Given entries »
* * * *

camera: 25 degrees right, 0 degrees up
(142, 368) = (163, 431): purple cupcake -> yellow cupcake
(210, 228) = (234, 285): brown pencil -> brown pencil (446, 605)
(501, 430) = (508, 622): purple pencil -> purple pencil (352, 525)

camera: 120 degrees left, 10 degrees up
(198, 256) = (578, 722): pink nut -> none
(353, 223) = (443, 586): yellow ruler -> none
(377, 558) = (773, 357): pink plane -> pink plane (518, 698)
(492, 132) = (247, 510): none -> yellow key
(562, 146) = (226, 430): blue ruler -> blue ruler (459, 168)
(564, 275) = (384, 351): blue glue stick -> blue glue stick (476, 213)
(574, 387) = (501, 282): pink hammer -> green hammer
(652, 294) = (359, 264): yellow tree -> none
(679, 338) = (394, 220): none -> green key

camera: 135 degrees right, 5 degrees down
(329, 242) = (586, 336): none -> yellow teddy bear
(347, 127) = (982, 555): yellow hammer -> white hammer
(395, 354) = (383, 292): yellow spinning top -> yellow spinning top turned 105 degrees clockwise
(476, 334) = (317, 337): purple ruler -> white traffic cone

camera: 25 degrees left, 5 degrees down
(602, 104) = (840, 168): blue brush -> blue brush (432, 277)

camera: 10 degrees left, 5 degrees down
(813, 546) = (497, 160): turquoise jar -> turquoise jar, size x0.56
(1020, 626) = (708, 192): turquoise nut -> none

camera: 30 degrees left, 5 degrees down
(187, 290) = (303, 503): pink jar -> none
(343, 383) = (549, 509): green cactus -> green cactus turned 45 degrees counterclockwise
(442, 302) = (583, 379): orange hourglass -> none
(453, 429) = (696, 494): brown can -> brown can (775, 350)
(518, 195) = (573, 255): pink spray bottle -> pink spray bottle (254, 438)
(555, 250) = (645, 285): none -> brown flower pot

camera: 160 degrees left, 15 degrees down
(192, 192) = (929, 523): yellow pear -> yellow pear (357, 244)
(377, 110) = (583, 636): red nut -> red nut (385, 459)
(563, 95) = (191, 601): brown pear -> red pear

* * * *

Exercise goal » Find the lines above that include the string "degrees" and copy them.

Solution to this exercise »
camera: 25 degrees right, 0 degrees up
camera: 120 degrees left, 10 degrees up
camera: 135 degrees right, 5 degrees down
(395, 354) = (383, 292): yellow spinning top -> yellow spinning top turned 105 degrees clockwise
camera: 25 degrees left, 5 degrees down
camera: 10 degrees left, 5 degrees down
camera: 30 degrees left, 5 degrees down
(343, 383) = (549, 509): green cactus -> green cactus turned 45 degrees counterclockwise
camera: 160 degrees left, 15 degrees down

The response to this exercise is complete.